[Entries shown Boundary: Start]

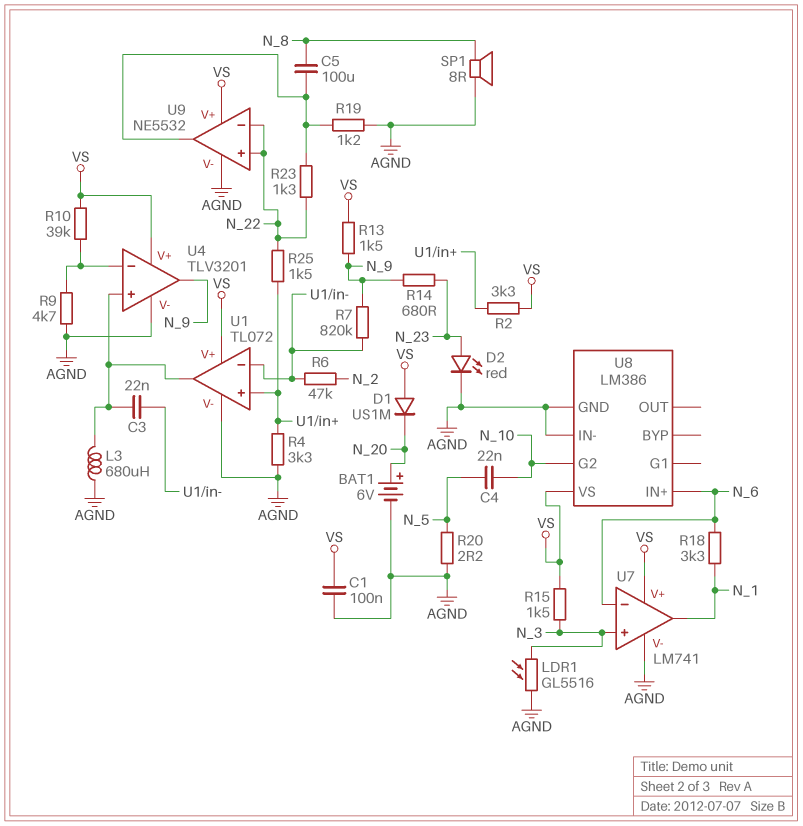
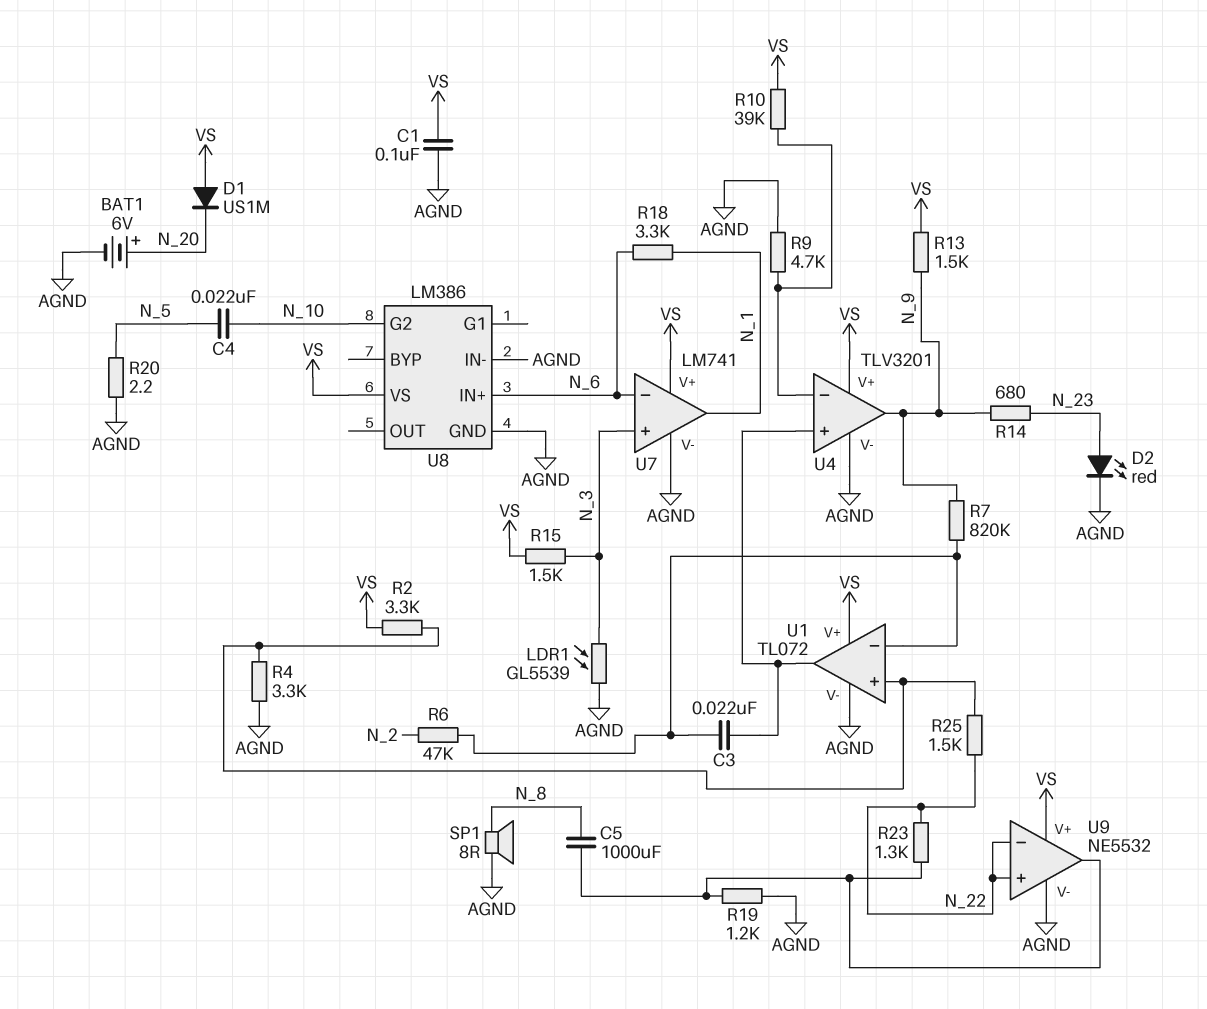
C5: 100uF (N_8, U9/out) -> 1000uF (N_8, U9/out)
L3: 680uH (AGND, U1/out) -> none
LDR1: GL5516 (AGND, N_3) -> GL5539 (AGND, N_3)

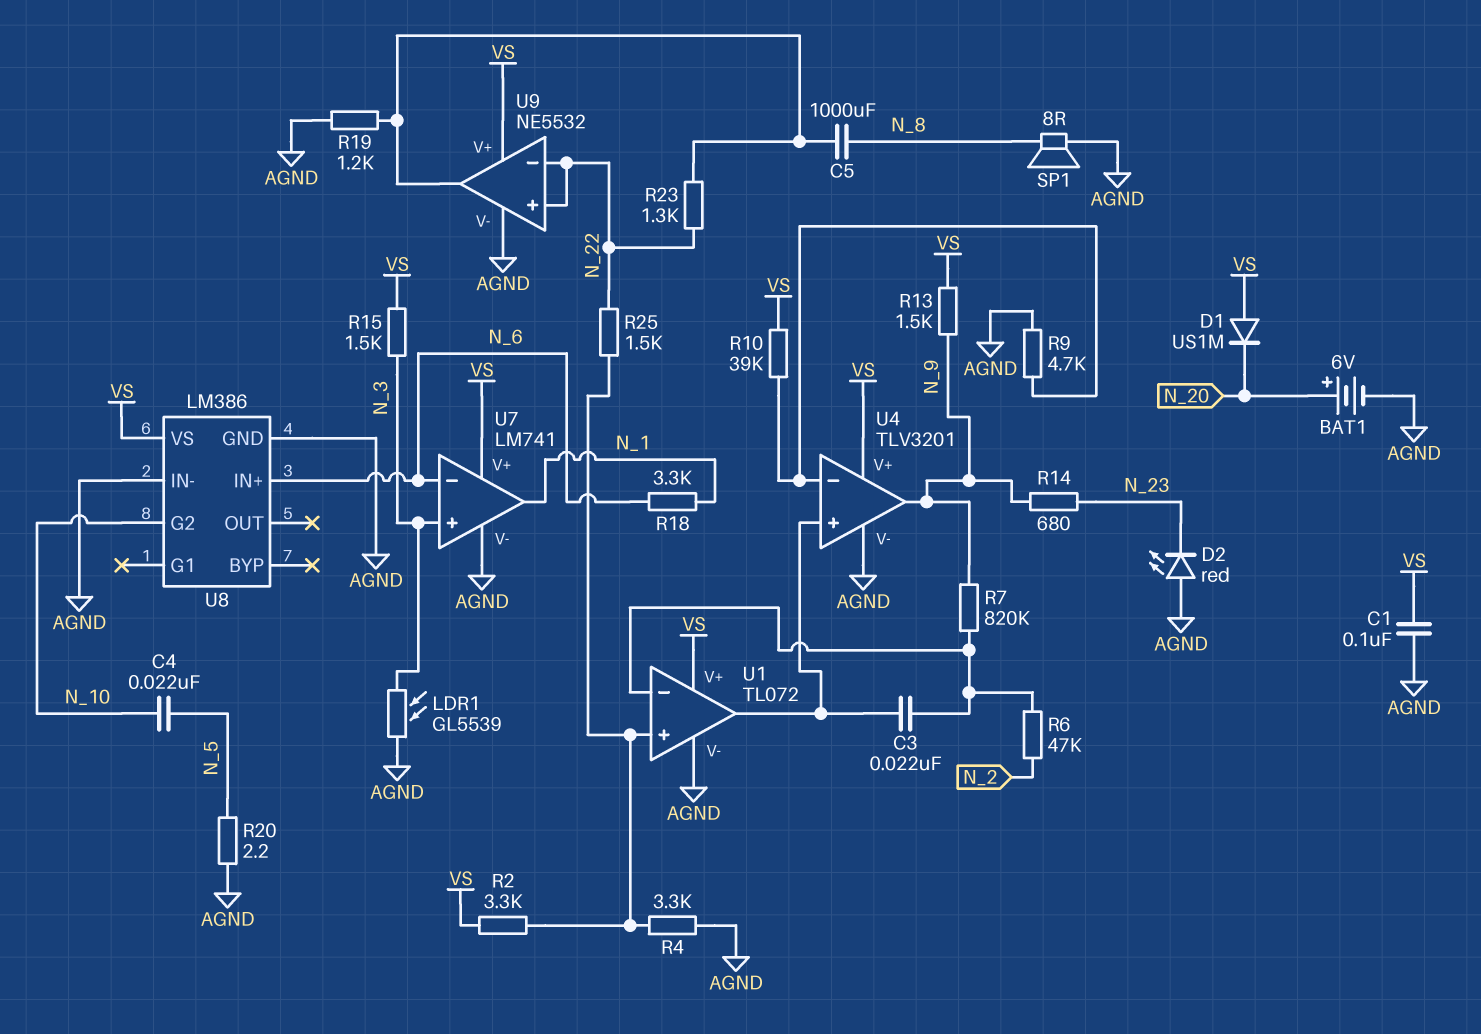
D2: LED red (A N_23, K AGND) -> LED red (A AGND, K N_23)

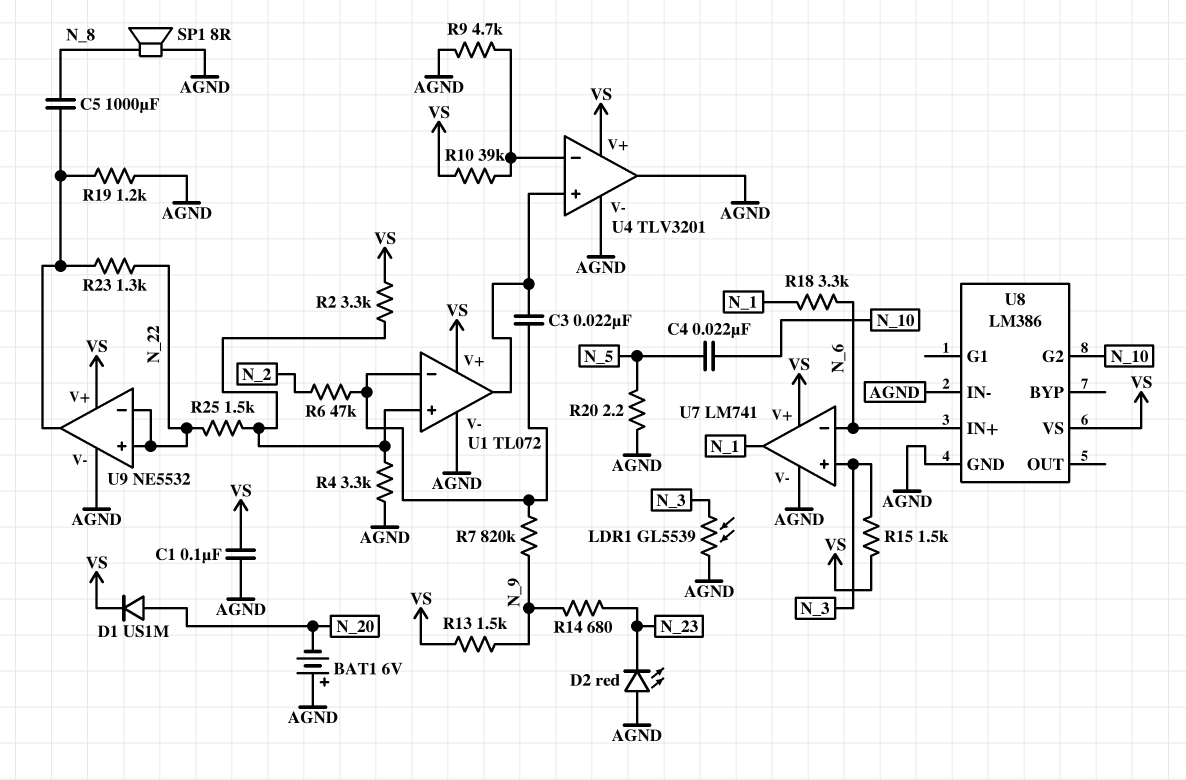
BAT1: 6V (plus N_20, minus AGND) -> 6V (plus AGND, minus N_20)
D1: diode US1M (A VS, K N_20) -> diode US1M (A N_20, K VS)
U4 pin out: N_9 -> AGND

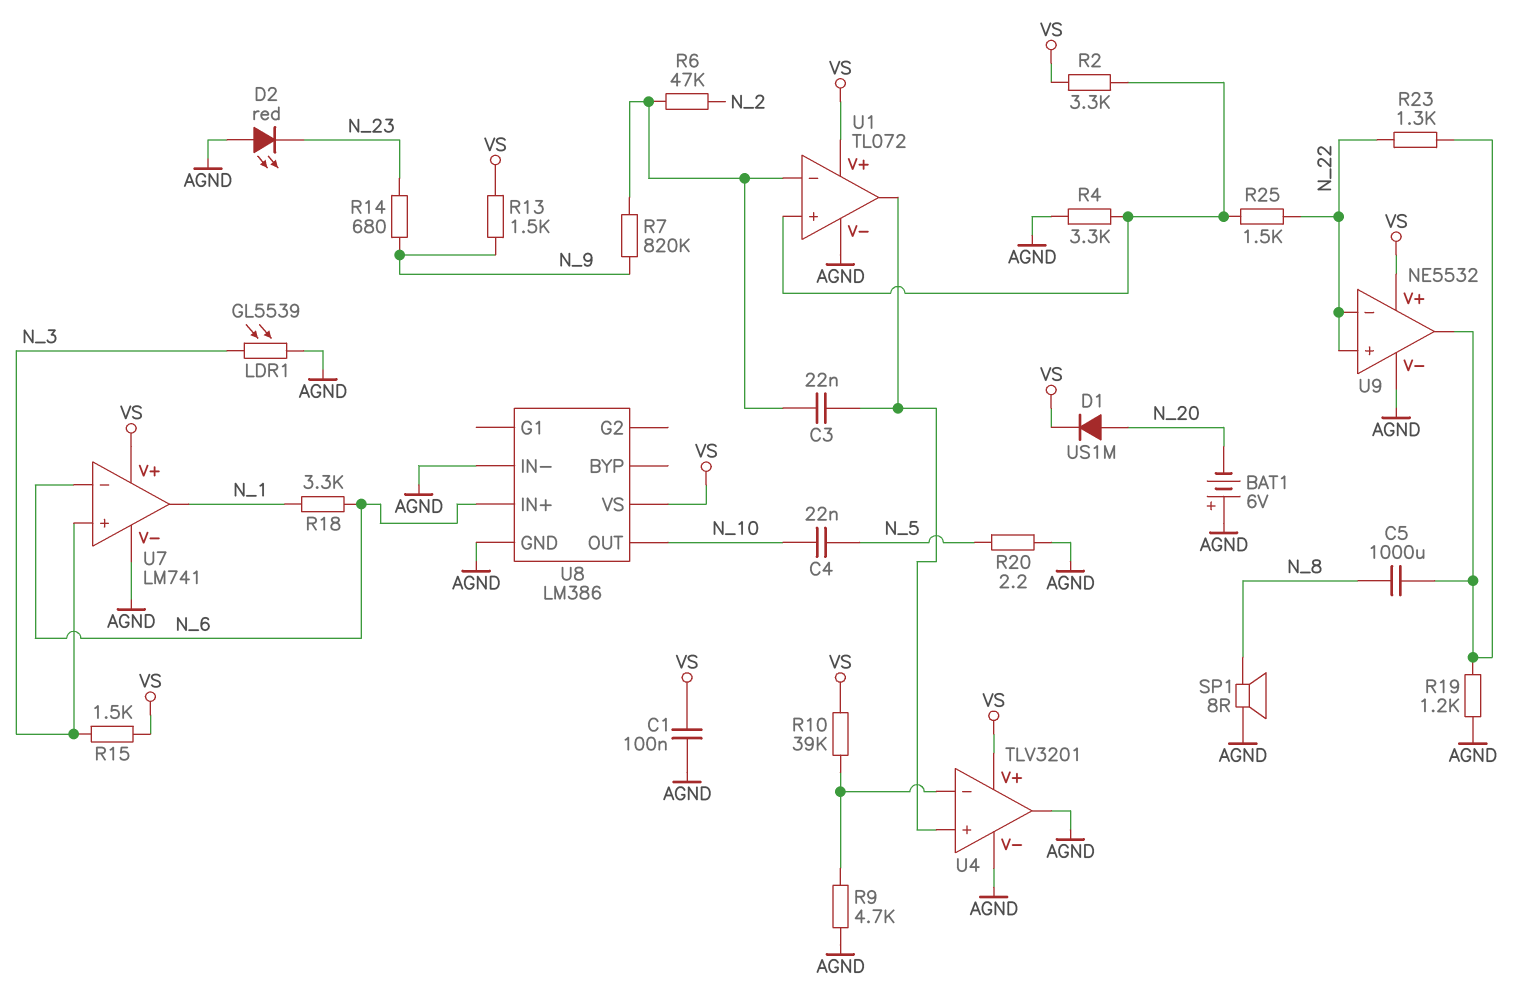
U8 pin G2: N_10 -> none
U8 pin OUT: none -> N_10

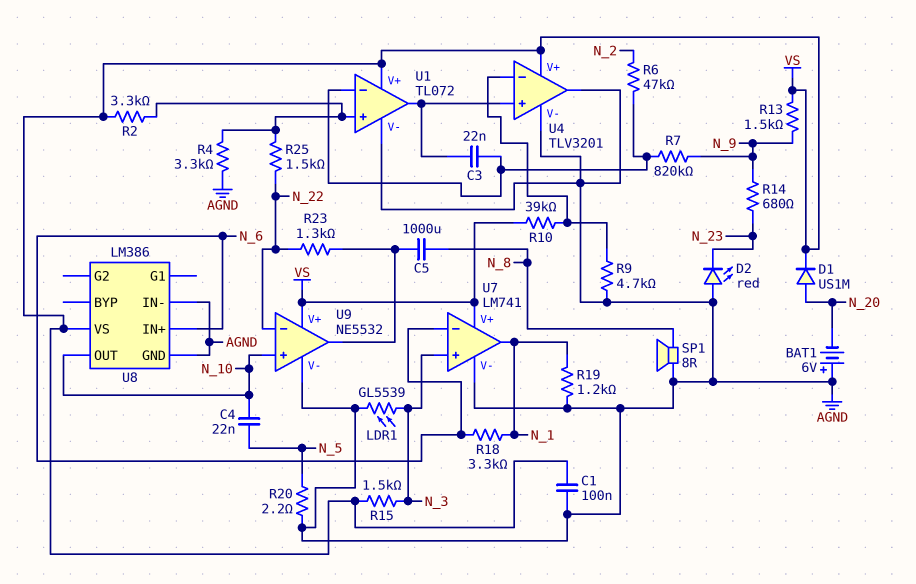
R19: 1.2k (AGND, U9/out) -> 1.2k (AGND, N_1)
U9 pin in+: N_22 -> N_10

[Entries shown Boundary: End]

Check every line of the data above for the string "none", and copy those that have it.

Written response:
L3: 680uH (AGND, U1/out) -> none
U8 pin G2: N_10 -> none
U8 pin OUT: none -> N_10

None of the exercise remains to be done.